TASK PROMPT
Every line in the data below from the one containing "camera: 85 degrees right, 10 degrees down" down to the one containing "(665, 62) = (534, 426): turquoise", both included, must be retyped exactly; no other line is to appear.

RECORDS TO USE
--------

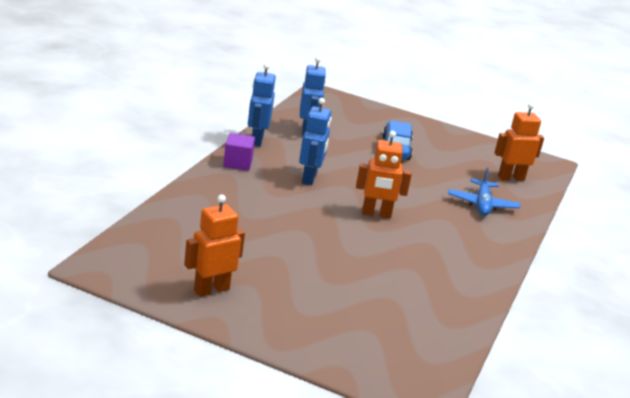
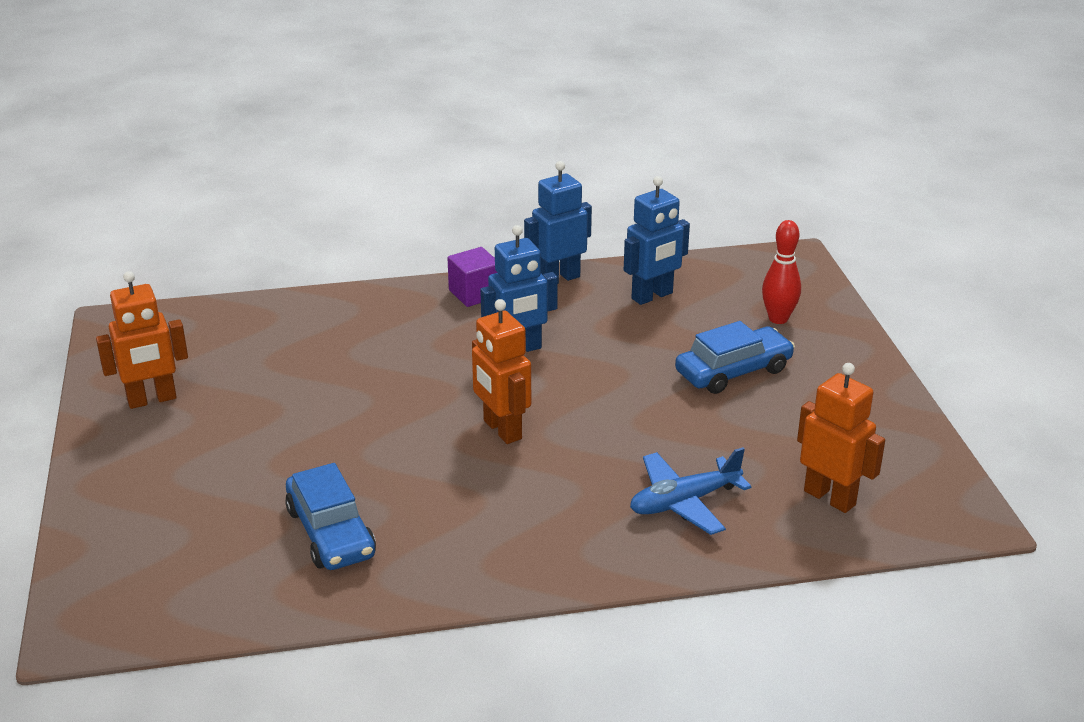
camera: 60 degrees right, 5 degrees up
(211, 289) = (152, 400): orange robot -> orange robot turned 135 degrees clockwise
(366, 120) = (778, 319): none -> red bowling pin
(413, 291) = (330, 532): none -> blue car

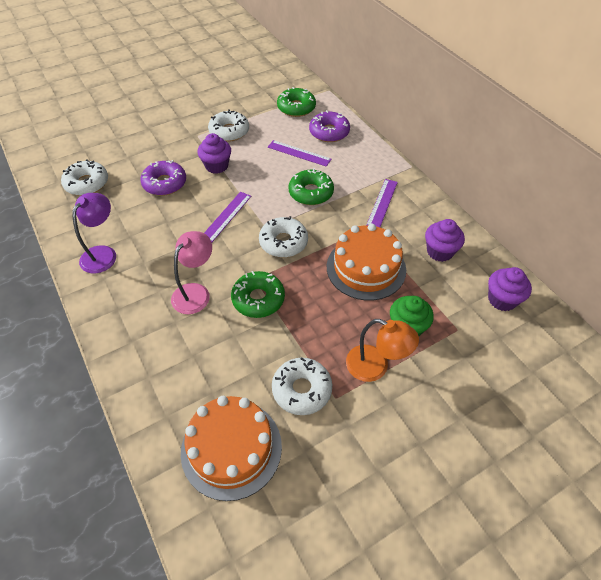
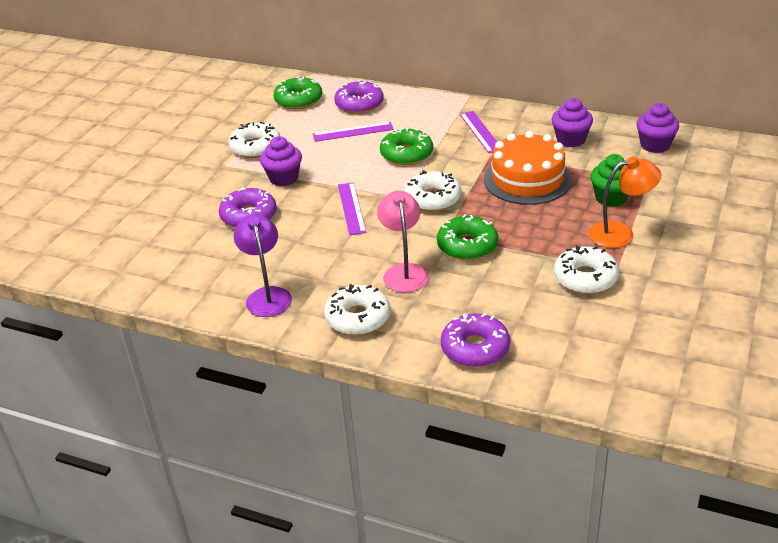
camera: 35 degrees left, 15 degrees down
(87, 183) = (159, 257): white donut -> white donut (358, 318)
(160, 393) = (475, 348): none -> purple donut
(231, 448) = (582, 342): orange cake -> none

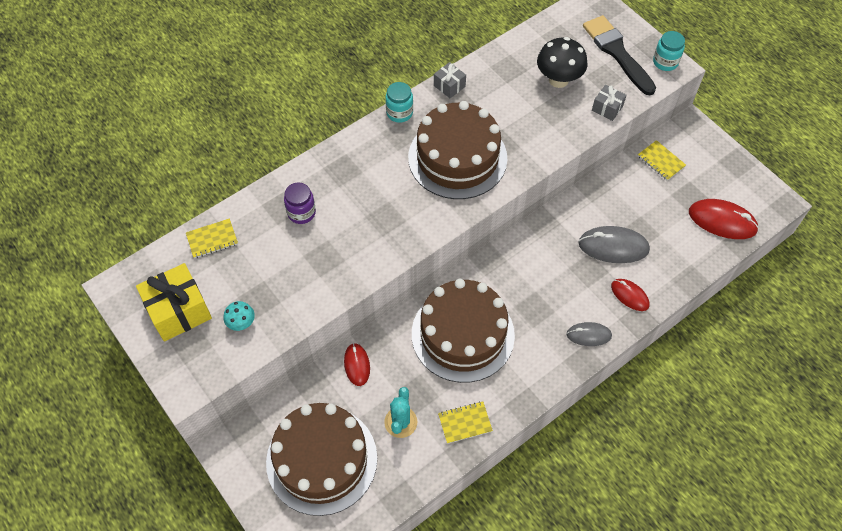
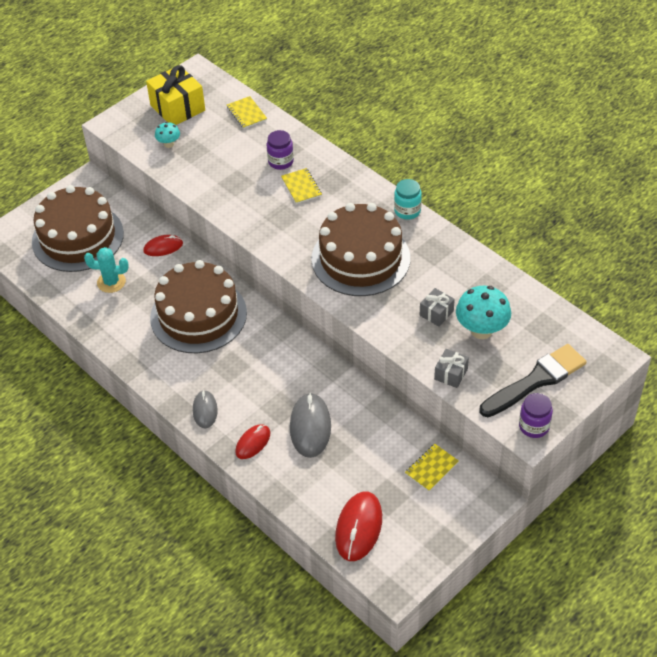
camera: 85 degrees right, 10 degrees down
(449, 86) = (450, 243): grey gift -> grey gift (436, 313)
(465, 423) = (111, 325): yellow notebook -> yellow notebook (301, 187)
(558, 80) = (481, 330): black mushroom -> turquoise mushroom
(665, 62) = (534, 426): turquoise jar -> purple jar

--------

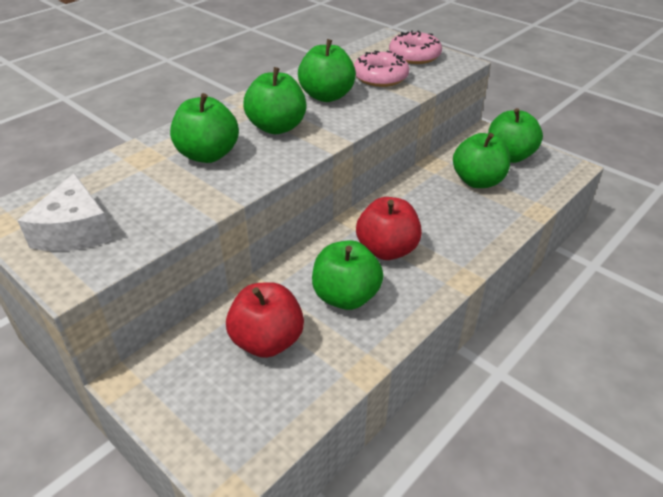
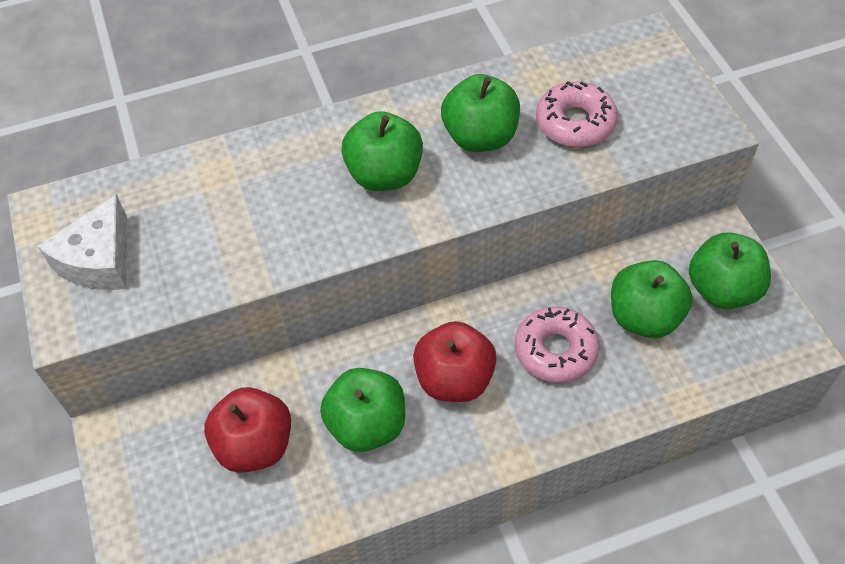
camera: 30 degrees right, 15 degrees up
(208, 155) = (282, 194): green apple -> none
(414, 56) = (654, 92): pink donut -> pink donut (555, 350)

--------

REPLY TO THE TASK
camera: 85 degrees right, 10 degrees down
(449, 86) = (450, 243): grey gift -> grey gift (436, 313)
(465, 423) = (111, 325): yellow notebook -> yellow notebook (301, 187)
(558, 80) = (481, 330): black mushroom -> turquoise mushroom
(665, 62) = (534, 426): turquoise jar -> purple jar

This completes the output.